## WHAT TO WORK ON
Without any of their pictures, return all of the records exactly.

(DATA UNDER STUDY Opens)

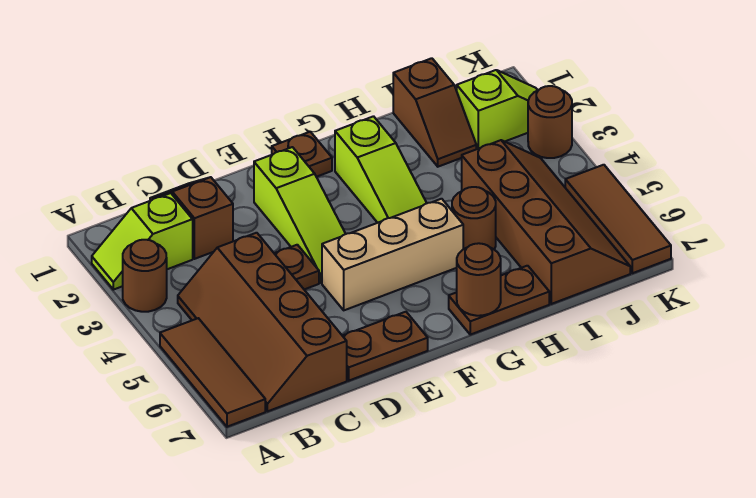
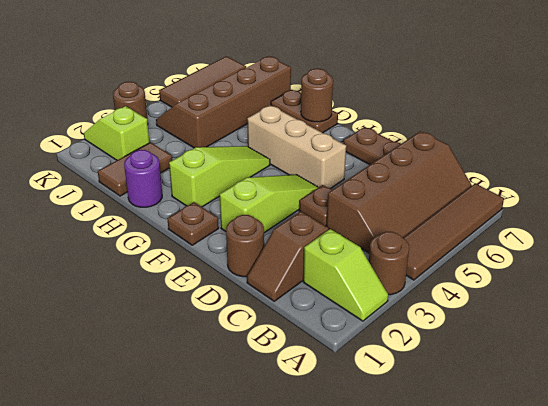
brown 1x3 tile [160,318,265,427] -> brown 1x4 tile [404,183,504,280]
none -> purple 1x1 round brick [124,150,162,207]
brown 1x1 round brick [452,187,496,249] -> brown 1x1 round brick moved to [226,215,264,277]
brown 1x2 slope [393,58,476,167] -> brown 1x2 tile [98,142,172,196]

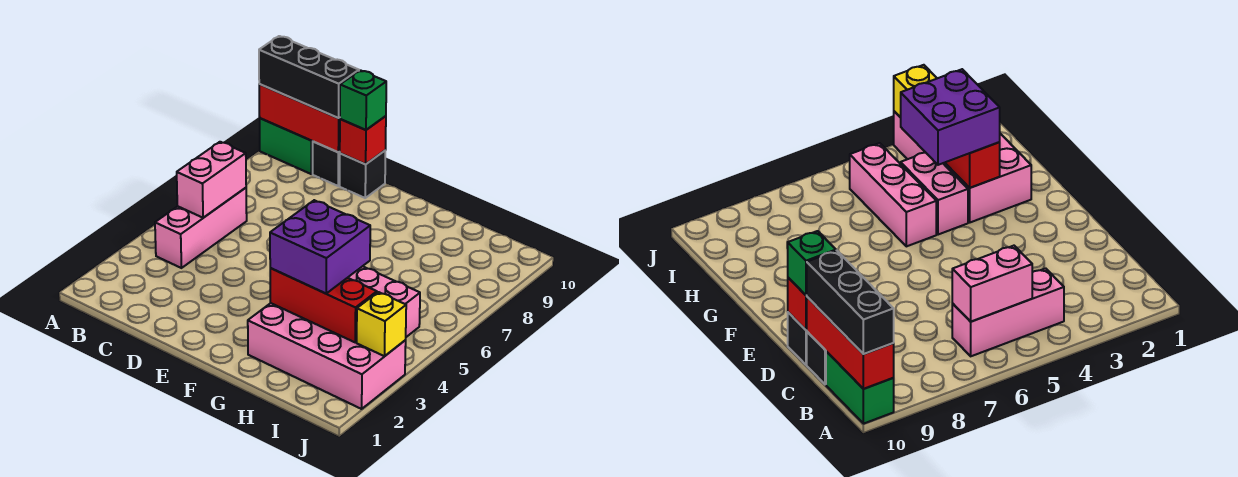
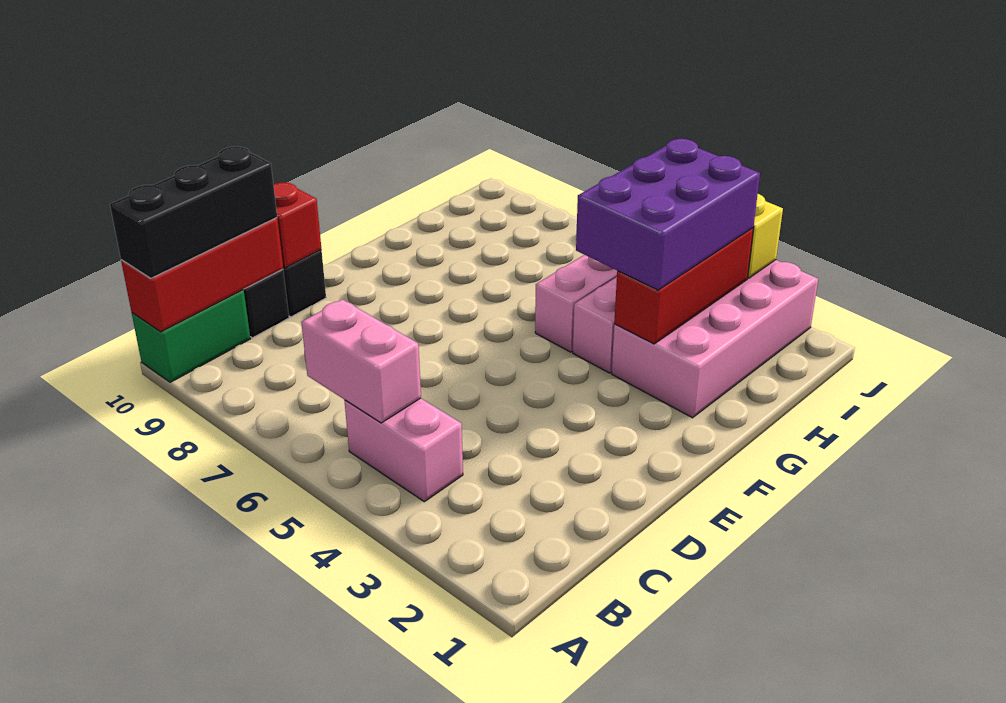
pink 1x3 brick [155,188,247,268] -> pink 1x2 brick [344,398,463,502]
green 1x1 brick [340,70,386,130] -> none
purple 2x2 brick [270,200,370,293] -> purple 2x3 brick [576,139,760,290]

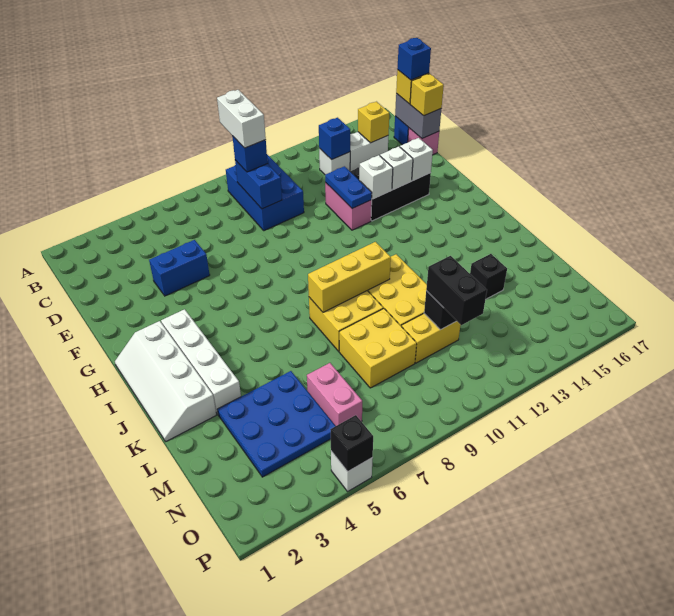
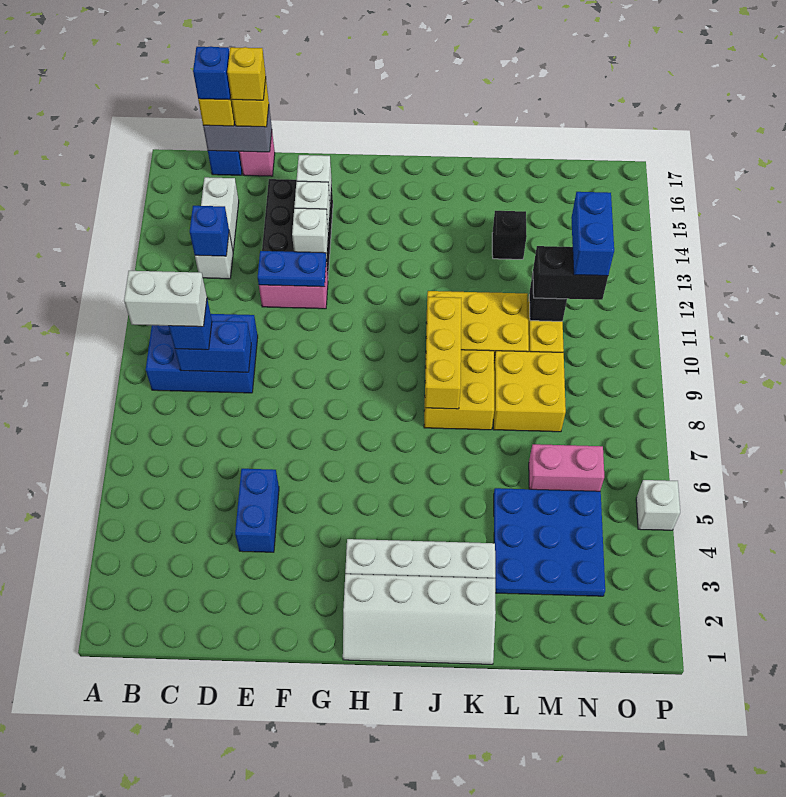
yellow 1x1 brick [358,102,389,143] -> yellow 1x1 brick moved to [227,47,266,100]
none -> blue 1x2 brick [571,192,614,276]
black 1x1 brick [330,415,373,471] -> none

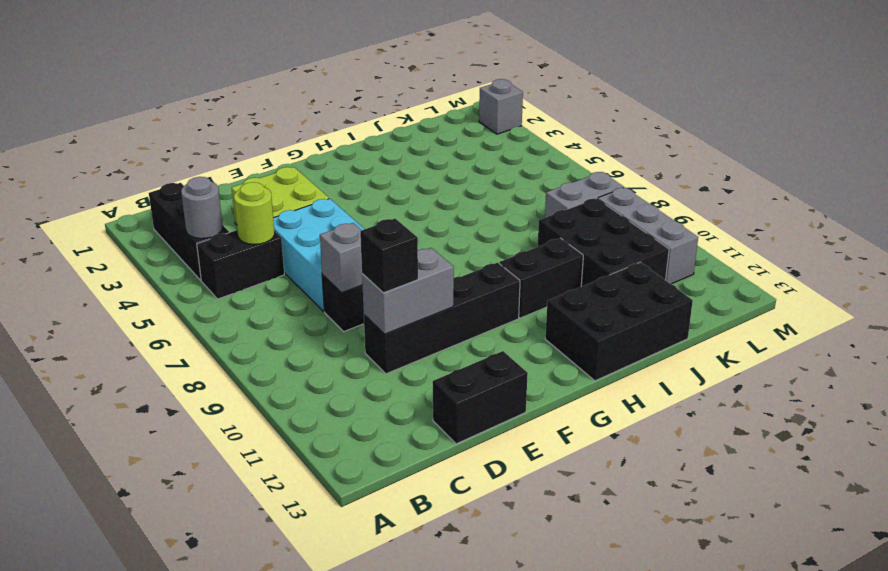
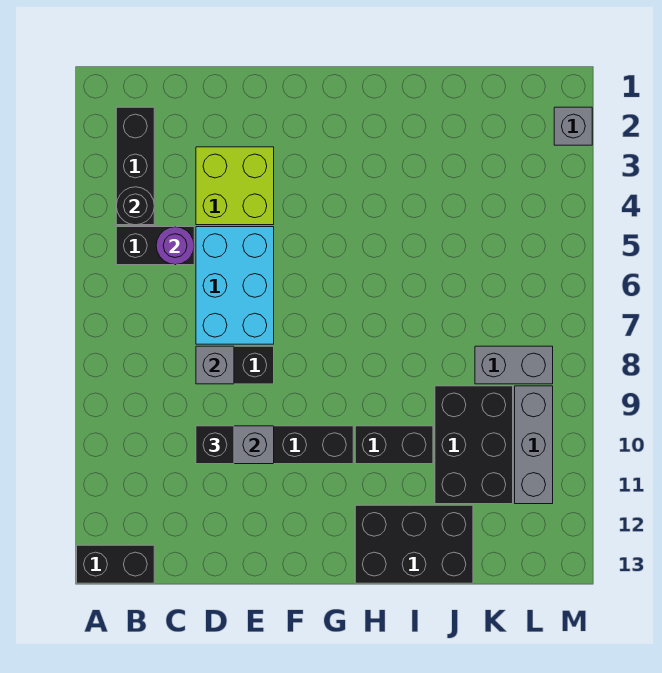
grey 1x1 round brick [181,177,223,239] -> black 1x1 round brick [116,187,154,225]
lime 1x1 round brick [234,182,275,245] -> purple 1x1 round brick [156,227,194,265]
black 1x2 brick [433,351,528,444] -> black 1x2 brick moved to [77,545,154,583]

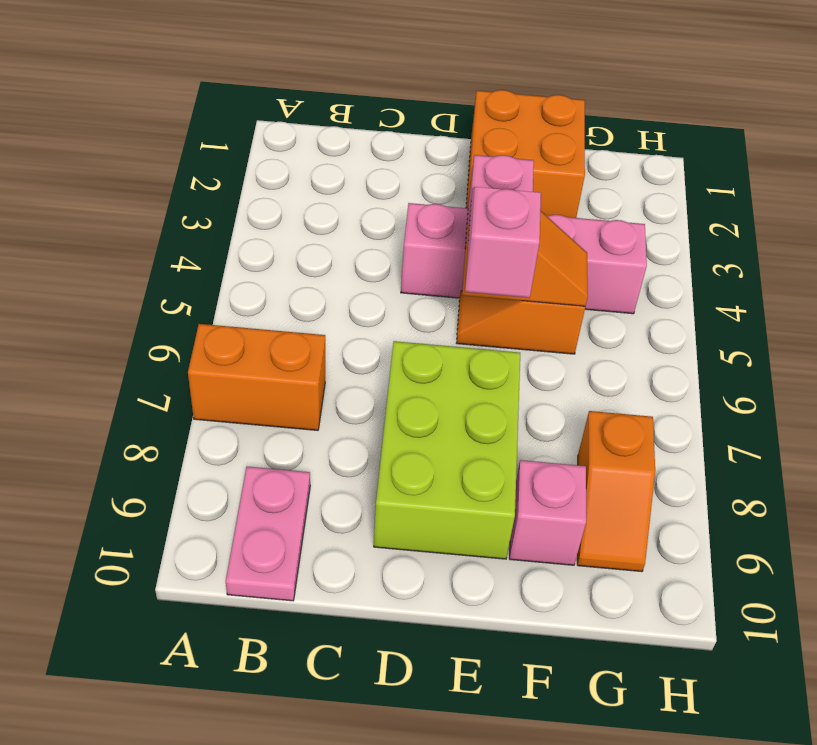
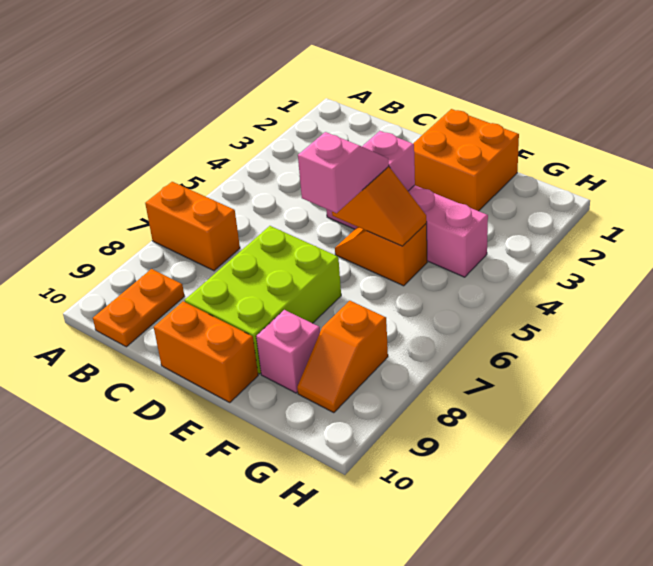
pink 1x2 plate [226,467,310,601] -> orange 1x2 plate [93,269,184,347]
none -> orange 1x2 brick [154,301,258,403]

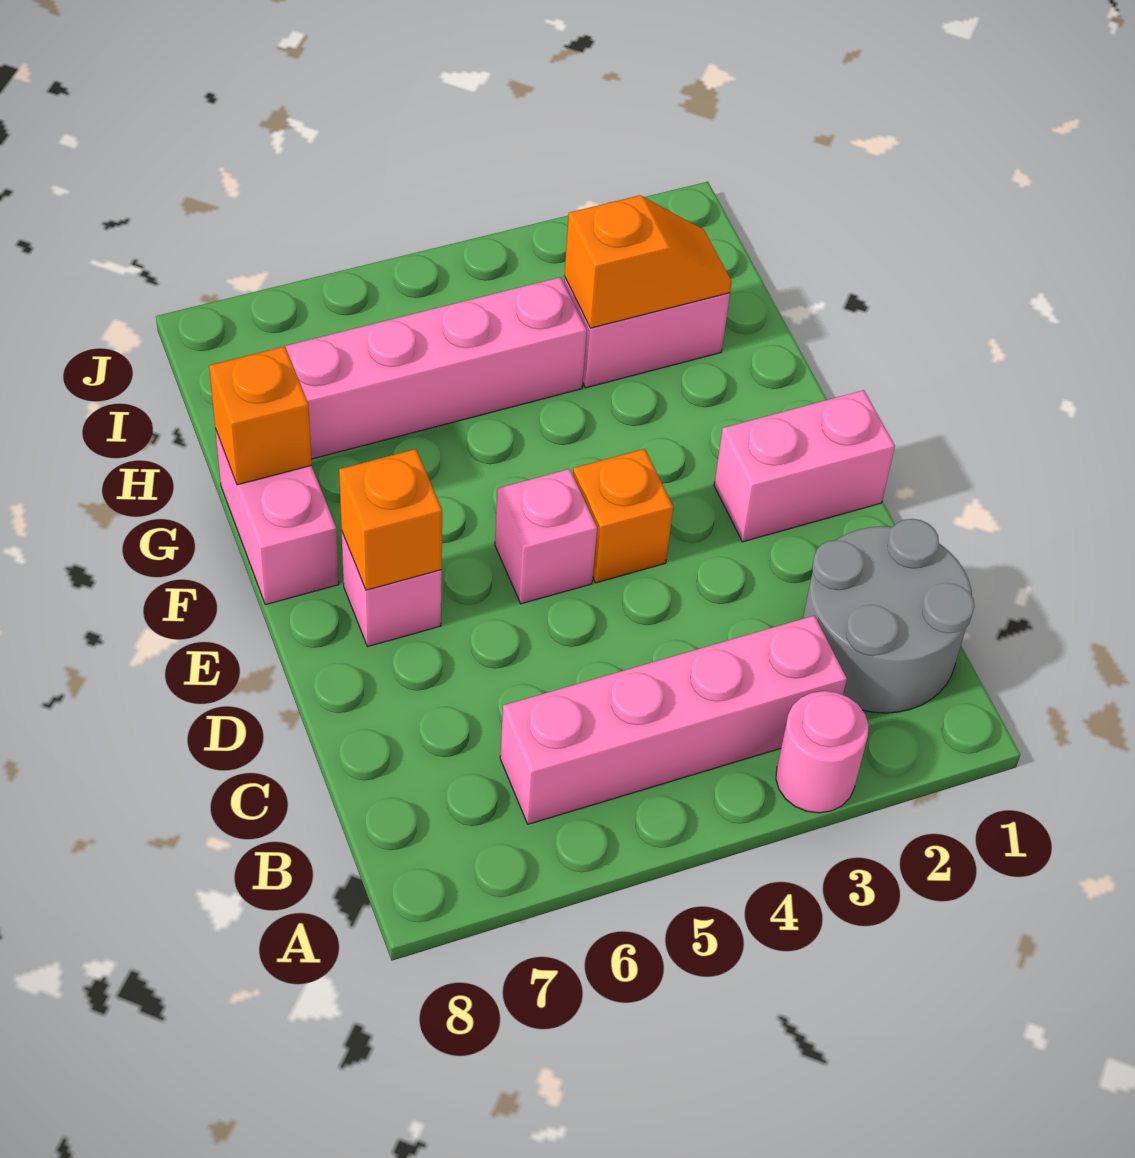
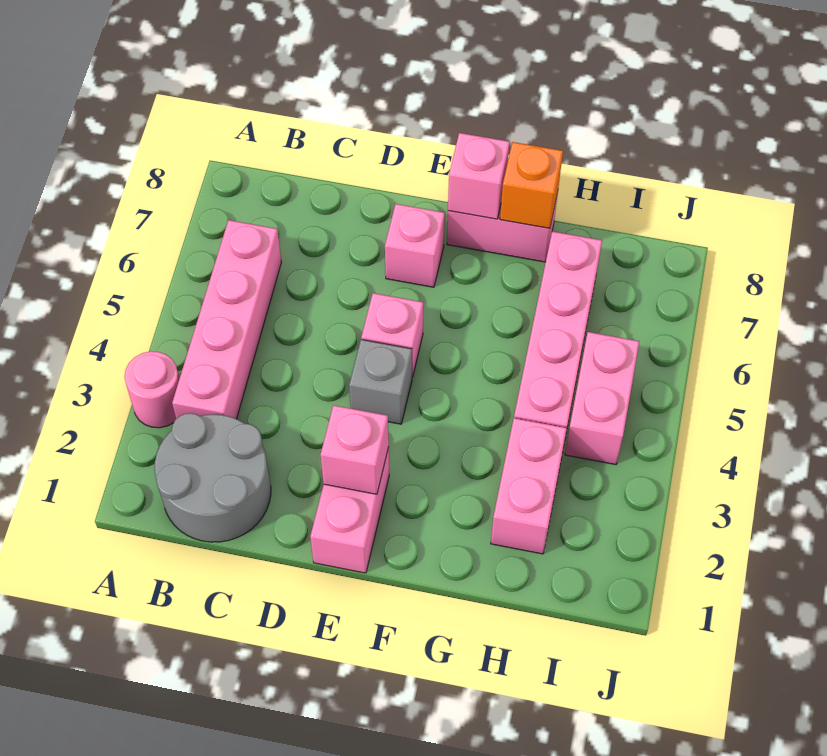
none -> pink 1x1 brick [320,405,389,494]
orange 1x1 brick [573,449,673,583] -> grey 1x1 brick [349,340,412,424]
orange 1x1 brick [339,449,442,590] -> none
none -> pink 1x1 brick [448,133,510,219]
orange 1x2 slope [564,195,732,328] -> none
none -> pink 1x2 brick [565,332,639,465]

(DATA UNDER STUDY Closes)

## EXERCISE ANSWER
brown 1x3 tile [160,318,265,427] -> brown 1x4 tile [404,183,504,280]
none -> purple 1x1 round brick [124,150,162,207]
brown 1x1 round brick [452,187,496,249] -> brown 1x1 round brick moved to [226,215,264,277]
brown 1x2 slope [393,58,476,167] -> brown 1x2 tile [98,142,172,196]

pink 1x3 brick [155,188,247,268] -> pink 1x2 brick [344,398,463,502]
green 1x1 brick [340,70,386,130] -> none
purple 2x2 brick [270,200,370,293] -> purple 2x3 brick [576,139,760,290]

yellow 1x1 brick [358,102,389,143] -> yellow 1x1 brick moved to [227,47,266,100]
none -> blue 1x2 brick [571,192,614,276]
black 1x1 brick [330,415,373,471] -> none

grey 1x1 round brick [181,177,223,239] -> black 1x1 round brick [116,187,154,225]
lime 1x1 round brick [234,182,275,245] -> purple 1x1 round brick [156,227,194,265]
black 1x2 brick [433,351,528,444] -> black 1x2 brick moved to [77,545,154,583]

pink 1x2 plate [226,467,310,601] -> orange 1x2 plate [93,269,184,347]
none -> orange 1x2 brick [154,301,258,403]

none -> pink 1x1 brick [320,405,389,494]
orange 1x1 brick [573,449,673,583] -> grey 1x1 brick [349,340,412,424]
orange 1x1 brick [339,449,442,590] -> none
none -> pink 1x1 brick [448,133,510,219]
orange 1x2 slope [564,195,732,328] -> none
none -> pink 1x2 brick [565,332,639,465]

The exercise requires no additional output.